Exercise materials |

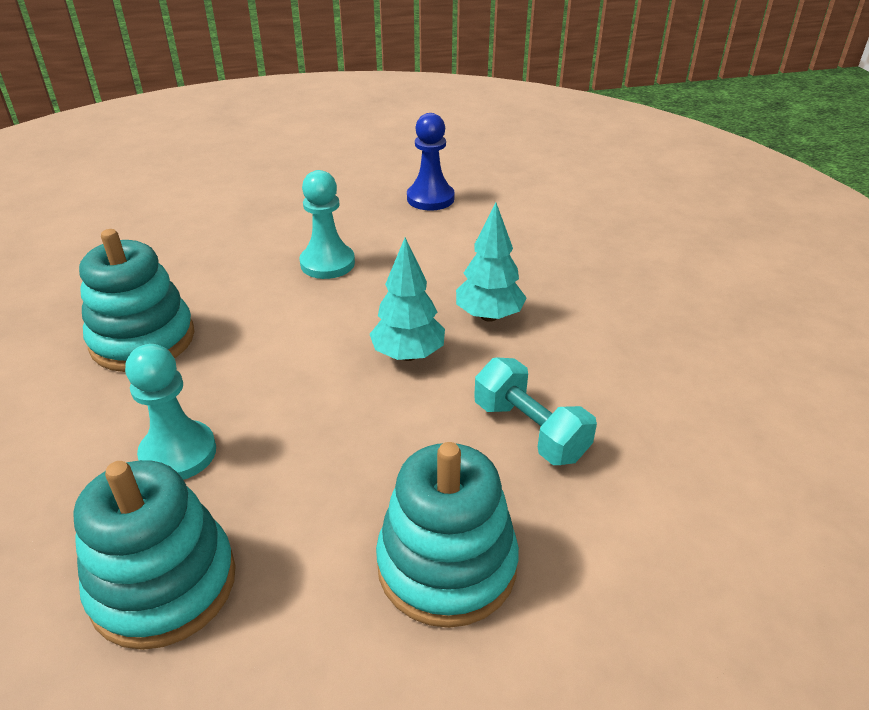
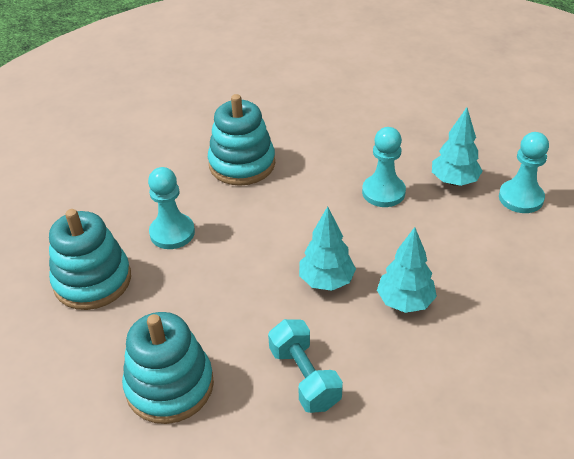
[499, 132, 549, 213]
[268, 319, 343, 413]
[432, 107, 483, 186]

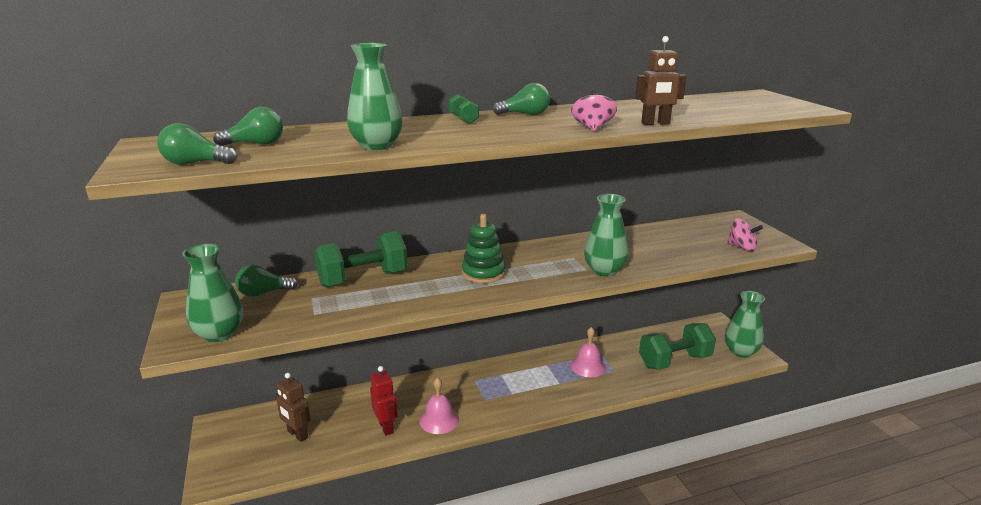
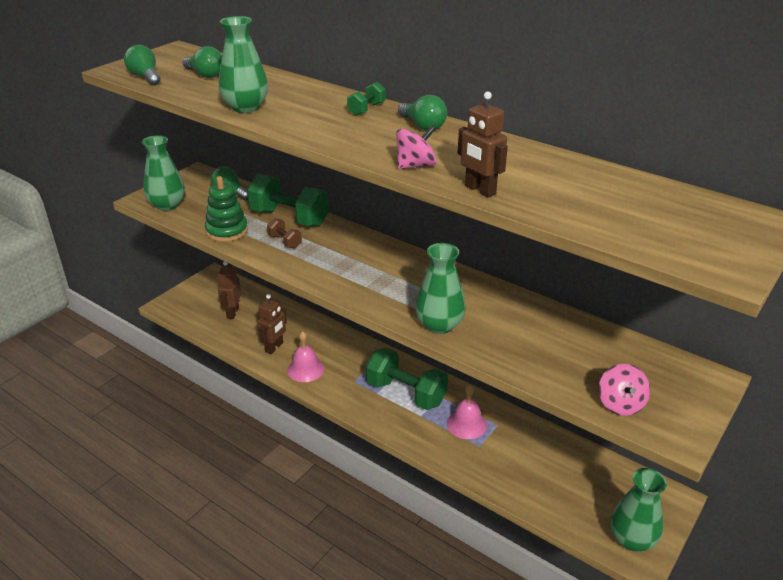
[257, 294, 287, 354]
[205, 176, 248, 242]
[366, 348, 448, 410]
[267, 218, 302, 248]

Work to be completed | Copy all records exactly; omit images.

Answer box |
[499, 132, 549, 213]
[268, 319, 343, 413]
[432, 107, 483, 186]

[257, 294, 287, 354]
[205, 176, 248, 242]
[366, 348, 448, 410]
[267, 218, 302, 248]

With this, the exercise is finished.